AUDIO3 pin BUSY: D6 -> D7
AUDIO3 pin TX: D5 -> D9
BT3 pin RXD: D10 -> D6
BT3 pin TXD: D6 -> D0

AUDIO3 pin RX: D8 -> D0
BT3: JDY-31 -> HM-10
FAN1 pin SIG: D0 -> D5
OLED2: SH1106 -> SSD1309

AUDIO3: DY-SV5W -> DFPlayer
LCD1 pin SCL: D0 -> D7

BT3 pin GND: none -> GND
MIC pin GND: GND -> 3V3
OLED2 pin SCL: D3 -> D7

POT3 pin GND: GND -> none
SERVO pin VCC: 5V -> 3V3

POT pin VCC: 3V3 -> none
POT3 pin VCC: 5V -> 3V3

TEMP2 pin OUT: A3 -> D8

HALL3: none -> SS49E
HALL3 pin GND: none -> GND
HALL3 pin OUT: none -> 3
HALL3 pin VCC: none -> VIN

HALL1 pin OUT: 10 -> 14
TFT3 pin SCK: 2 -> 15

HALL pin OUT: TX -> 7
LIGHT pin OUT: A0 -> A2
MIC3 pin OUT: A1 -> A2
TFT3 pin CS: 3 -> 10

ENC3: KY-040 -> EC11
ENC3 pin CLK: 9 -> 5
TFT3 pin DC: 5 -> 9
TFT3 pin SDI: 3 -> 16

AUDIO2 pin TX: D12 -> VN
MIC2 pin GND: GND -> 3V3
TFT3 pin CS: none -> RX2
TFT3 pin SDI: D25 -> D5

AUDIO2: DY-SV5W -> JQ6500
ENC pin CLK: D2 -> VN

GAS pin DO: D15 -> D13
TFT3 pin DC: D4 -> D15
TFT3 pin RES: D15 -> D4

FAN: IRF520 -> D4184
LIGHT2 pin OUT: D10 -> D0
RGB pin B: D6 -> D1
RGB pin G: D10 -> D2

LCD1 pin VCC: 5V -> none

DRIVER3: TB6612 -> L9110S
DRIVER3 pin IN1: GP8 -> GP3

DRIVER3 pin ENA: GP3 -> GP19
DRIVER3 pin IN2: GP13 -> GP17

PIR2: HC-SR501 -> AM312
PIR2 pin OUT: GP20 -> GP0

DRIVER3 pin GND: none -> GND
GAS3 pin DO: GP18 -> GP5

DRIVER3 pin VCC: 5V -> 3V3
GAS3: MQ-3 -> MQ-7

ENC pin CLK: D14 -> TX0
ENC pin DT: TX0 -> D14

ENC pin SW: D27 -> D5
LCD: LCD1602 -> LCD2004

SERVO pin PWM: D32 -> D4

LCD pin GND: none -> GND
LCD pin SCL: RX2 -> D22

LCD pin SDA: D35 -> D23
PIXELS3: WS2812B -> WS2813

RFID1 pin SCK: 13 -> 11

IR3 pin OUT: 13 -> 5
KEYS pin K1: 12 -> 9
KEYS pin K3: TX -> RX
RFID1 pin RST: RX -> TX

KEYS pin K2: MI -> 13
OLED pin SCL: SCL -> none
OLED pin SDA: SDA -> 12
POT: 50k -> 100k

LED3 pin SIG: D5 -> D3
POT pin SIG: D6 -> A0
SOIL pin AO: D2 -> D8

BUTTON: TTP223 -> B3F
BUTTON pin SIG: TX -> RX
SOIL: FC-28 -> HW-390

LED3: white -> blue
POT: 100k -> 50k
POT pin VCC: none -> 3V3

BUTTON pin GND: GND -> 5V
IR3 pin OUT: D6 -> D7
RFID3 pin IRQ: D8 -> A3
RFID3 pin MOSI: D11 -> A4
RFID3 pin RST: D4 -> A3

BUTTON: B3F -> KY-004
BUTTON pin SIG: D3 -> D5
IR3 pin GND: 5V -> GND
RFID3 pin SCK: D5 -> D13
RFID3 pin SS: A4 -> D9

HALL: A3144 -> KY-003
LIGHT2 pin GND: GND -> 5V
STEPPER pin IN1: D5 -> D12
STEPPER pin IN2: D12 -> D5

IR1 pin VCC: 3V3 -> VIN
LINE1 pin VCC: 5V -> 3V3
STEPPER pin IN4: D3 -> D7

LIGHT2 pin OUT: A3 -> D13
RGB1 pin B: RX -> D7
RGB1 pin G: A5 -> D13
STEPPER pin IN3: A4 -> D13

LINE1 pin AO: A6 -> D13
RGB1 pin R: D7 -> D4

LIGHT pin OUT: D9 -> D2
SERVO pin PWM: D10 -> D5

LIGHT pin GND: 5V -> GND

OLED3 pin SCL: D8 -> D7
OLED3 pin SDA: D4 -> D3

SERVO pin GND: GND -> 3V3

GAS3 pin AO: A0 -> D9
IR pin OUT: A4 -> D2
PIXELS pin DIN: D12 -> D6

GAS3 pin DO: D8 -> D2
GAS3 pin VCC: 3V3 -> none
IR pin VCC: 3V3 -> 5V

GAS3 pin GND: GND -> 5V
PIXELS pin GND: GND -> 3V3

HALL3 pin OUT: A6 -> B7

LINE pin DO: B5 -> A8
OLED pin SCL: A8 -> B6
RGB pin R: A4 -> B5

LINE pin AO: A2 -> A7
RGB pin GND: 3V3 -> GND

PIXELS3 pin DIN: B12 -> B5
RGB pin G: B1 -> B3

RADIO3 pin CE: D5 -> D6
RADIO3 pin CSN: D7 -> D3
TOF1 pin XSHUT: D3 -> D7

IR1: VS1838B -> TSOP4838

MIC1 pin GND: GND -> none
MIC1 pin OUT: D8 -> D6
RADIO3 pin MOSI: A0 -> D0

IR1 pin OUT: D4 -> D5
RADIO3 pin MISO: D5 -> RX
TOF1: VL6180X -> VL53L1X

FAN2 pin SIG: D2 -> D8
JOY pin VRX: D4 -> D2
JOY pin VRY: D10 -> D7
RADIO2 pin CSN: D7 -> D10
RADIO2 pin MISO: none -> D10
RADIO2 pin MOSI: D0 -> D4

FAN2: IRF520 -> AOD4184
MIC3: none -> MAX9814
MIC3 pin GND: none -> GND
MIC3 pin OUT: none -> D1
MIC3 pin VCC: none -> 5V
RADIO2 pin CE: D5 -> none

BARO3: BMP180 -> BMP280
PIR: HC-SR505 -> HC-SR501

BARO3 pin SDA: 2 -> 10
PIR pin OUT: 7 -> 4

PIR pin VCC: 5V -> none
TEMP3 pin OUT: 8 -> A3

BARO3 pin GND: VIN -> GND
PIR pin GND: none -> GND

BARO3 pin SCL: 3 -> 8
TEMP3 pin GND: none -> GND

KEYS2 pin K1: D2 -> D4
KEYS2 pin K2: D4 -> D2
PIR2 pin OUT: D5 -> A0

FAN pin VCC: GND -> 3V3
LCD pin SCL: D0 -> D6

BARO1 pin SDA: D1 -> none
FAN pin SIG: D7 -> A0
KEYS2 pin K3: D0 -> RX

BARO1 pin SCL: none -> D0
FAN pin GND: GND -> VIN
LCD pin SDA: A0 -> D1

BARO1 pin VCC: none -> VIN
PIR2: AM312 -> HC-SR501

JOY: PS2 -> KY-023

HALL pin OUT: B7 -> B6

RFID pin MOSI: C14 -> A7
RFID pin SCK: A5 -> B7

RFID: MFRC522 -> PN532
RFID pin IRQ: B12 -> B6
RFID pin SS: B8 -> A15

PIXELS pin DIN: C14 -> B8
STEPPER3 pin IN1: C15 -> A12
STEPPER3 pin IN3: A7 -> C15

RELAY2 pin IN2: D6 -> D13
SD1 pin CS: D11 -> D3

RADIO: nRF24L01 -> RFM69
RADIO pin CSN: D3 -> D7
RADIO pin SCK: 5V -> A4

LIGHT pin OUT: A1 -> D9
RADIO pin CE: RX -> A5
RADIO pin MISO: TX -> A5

━━━━━━━━━━

_EXERCISE_
Without changing anything, quote the lines from the top of the data to the line that contains "MIC2 pin GND: GND -> 3V3", including that line.

_YOUR RESPONSE_
AUDIO3 pin BUSY: D6 -> D7
AUDIO3 pin TX: D5 -> D9
BT3 pin RXD: D10 -> D6
BT3 pin TXD: D6 -> D0

AUDIO3 pin RX: D8 -> D0
BT3: JDY-31 -> HM-10
FAN1 pin SIG: D0 -> D5
OLED2: SH1106 -> SSD1309

AUDIO3: DY-SV5W -> DFPlayer
LCD1 pin SCL: D0 -> D7

BT3 pin GND: none -> GND
MIC pin GND: GND -> 3V3
OLED2 pin SCL: D3 -> D7

POT3 pin GND: GND -> none
SERVO pin VCC: 5V -> 3V3

POT pin VCC: 3V3 -> none
POT3 pin VCC: 5V -> 3V3

TEMP2 pin OUT: A3 -> D8

HALL3: none -> SS49E
HALL3 pin GND: none -> GND
HALL3 pin OUT: none -> 3
HALL3 pin VCC: none -> VIN

HALL1 pin OUT: 10 -> 14
TFT3 pin SCK: 2 -> 15

HALL pin OUT: TX -> 7
LIGHT pin OUT: A0 -> A2
MIC3 pin OUT: A1 -> A2
TFT3 pin CS: 3 -> 10

ENC3: KY-040 -> EC11
ENC3 pin CLK: 9 -> 5
TFT3 pin DC: 5 -> 9
TFT3 pin SDI: 3 -> 16

AUDIO2 pin TX: D12 -> VN
MIC2 pin GND: GND -> 3V3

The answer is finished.